-- Start --

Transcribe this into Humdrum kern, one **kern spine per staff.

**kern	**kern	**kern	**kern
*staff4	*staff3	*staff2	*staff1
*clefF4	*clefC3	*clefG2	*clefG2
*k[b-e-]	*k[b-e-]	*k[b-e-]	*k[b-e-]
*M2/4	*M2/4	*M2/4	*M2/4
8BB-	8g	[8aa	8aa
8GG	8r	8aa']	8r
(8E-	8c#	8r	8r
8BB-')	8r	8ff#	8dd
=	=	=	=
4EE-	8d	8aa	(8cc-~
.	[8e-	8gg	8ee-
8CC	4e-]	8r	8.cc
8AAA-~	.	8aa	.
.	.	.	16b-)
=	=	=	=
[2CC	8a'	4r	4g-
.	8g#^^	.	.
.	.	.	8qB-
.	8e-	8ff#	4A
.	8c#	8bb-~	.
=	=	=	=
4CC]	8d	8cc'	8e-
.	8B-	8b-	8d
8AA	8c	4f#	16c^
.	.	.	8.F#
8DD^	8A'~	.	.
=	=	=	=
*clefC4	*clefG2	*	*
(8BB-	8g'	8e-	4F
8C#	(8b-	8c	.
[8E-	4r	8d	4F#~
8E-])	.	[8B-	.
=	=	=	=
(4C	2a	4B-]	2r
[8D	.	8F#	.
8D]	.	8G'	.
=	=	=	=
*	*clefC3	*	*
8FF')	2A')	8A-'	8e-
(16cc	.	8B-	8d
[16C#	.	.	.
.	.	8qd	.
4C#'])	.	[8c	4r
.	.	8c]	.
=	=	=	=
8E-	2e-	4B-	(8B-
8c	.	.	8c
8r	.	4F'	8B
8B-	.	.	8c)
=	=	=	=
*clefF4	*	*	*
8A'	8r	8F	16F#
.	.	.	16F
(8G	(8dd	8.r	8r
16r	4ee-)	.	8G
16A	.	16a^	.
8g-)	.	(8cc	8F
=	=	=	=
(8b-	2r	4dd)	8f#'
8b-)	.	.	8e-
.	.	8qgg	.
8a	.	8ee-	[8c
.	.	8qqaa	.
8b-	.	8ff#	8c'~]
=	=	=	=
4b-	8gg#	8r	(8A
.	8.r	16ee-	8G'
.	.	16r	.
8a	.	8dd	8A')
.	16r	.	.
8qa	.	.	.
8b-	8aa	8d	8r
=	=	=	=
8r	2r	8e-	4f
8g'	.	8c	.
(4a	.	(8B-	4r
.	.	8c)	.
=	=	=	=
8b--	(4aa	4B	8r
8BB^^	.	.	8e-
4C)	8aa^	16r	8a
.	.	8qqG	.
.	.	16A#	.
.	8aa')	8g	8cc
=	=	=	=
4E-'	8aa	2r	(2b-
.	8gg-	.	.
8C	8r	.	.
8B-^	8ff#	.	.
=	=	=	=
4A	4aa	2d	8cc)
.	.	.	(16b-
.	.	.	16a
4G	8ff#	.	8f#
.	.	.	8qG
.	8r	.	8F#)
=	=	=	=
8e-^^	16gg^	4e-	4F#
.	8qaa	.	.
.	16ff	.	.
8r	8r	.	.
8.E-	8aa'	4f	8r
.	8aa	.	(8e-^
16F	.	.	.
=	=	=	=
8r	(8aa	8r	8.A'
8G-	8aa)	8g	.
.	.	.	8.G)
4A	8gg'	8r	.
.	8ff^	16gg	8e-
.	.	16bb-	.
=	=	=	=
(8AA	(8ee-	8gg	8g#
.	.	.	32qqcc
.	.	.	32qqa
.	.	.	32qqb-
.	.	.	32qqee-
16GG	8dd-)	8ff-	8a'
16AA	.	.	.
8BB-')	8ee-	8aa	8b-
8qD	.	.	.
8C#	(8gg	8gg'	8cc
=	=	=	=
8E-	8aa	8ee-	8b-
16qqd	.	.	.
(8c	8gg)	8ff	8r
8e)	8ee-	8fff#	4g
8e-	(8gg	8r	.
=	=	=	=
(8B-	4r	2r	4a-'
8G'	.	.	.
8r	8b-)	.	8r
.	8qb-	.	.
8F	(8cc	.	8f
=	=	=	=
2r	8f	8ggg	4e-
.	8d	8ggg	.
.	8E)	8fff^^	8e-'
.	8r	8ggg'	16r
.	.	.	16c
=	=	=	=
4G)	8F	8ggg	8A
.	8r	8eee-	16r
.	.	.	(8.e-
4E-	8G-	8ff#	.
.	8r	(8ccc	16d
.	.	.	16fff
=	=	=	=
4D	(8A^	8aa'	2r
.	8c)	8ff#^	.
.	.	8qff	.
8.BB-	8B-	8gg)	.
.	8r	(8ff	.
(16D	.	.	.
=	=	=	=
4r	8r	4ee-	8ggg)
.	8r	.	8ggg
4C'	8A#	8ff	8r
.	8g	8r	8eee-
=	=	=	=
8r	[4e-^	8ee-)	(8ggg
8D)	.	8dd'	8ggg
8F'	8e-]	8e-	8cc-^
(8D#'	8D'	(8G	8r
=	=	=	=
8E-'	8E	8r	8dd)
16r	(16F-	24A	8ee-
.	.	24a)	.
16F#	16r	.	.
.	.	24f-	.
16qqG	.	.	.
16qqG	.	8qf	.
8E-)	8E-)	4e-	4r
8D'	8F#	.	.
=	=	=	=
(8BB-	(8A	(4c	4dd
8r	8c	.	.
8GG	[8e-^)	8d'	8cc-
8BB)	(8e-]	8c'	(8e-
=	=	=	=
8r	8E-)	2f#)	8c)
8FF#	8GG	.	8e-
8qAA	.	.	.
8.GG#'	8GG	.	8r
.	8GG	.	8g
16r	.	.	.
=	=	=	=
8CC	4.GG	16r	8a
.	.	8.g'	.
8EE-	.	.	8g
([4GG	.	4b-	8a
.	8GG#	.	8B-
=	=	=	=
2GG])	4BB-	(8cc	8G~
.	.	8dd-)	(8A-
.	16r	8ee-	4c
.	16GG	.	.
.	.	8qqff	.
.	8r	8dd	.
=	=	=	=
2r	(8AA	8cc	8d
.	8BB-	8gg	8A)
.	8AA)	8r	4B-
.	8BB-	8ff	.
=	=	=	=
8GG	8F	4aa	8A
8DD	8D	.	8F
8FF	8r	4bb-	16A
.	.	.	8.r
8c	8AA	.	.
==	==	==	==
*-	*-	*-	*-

-- End --

WHAT YOU SHOULD DO
Pick out every line in the data above that contains the string "kern". Treat uppercase and lowercase letters as different.

SOLUTION FOR THIS EXERCISE
Transcribe this into Humdrum kern, one **kern spine per staff.
**kern	**kern	**kern	**kern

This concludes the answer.